What you need to do — The full text of the records below, minus any pictures, should be given back word for word.

═══ Data provided ═══

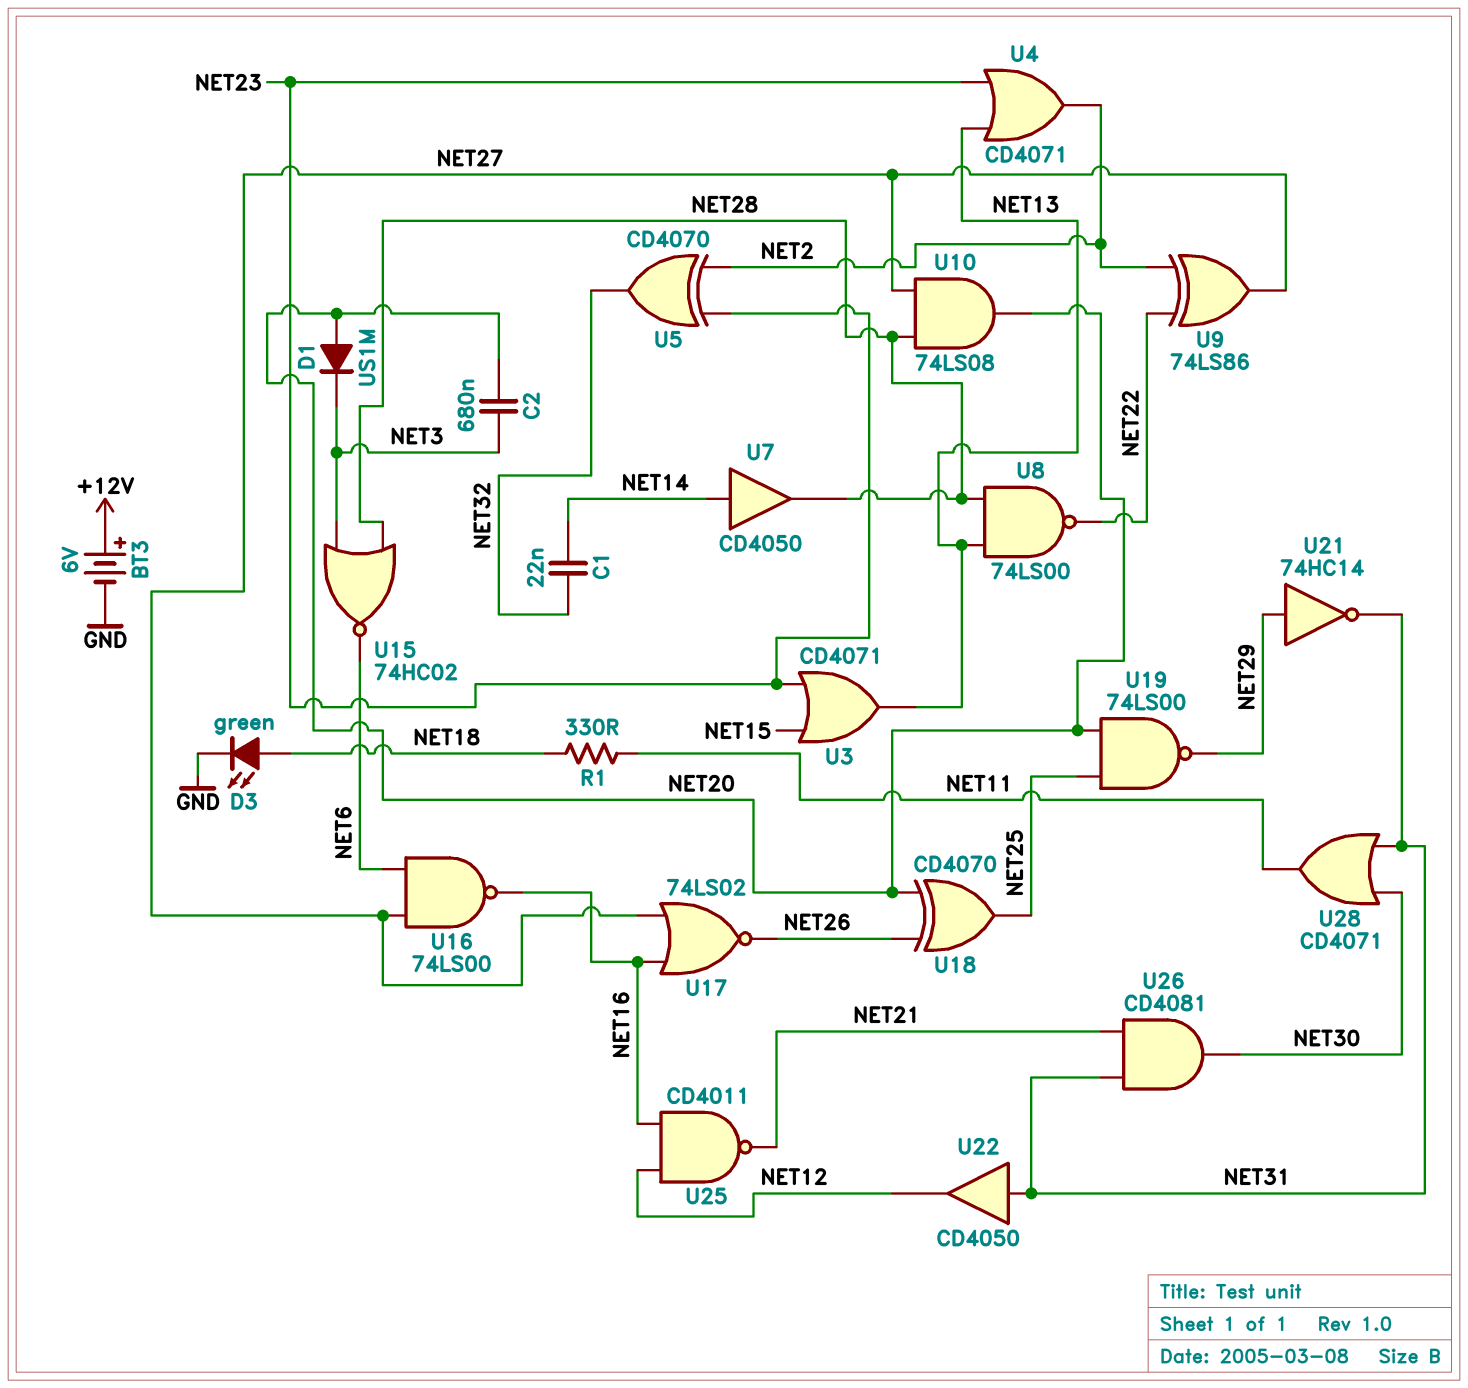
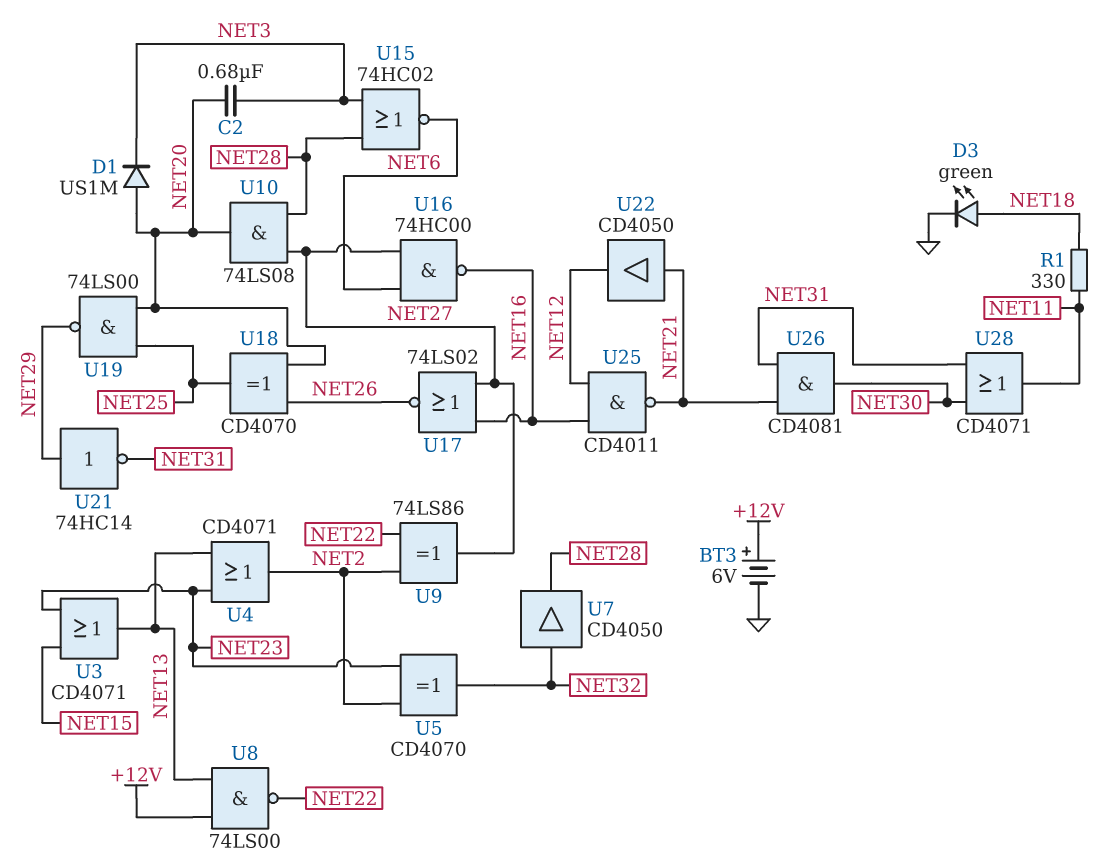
C1: 22nF (NET14, NET32) -> none
U7: buffer CD4050 (in NET14, out NET28) -> buffer CD4050 (in NET32, out NET28)
U8: NAND 74LS00 (in NET13, in NET28, out NET22) -> NAND 74LS00 (in +12V, in NET13, out NET22)
U16: NAND 74LS00 (in NET6, in NET27, out NET16) -> NAND 74HC00 (in NET6, in NET27, out NET16)
U22: buffer CD4050 (in NET31, out NET12) -> buffer CD4050 (in NET21, out NET12)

═══

Output —
C1: 22nF (NET14, NET32) -> none
U7: buffer CD4050 (in NET14, out NET28) -> buffer CD4050 (in NET32, out NET28)
U8: NAND 74LS00 (in NET13, in NET28, out NET22) -> NAND 74LS00 (in +12V, in NET13, out NET22)
U16: NAND 74LS00 (in NET6, in NET27, out NET16) -> NAND 74HC00 (in NET6, in NET27, out NET16)
U22: buffer CD4050 (in NET31, out NET12) -> buffer CD4050 (in NET21, out NET12)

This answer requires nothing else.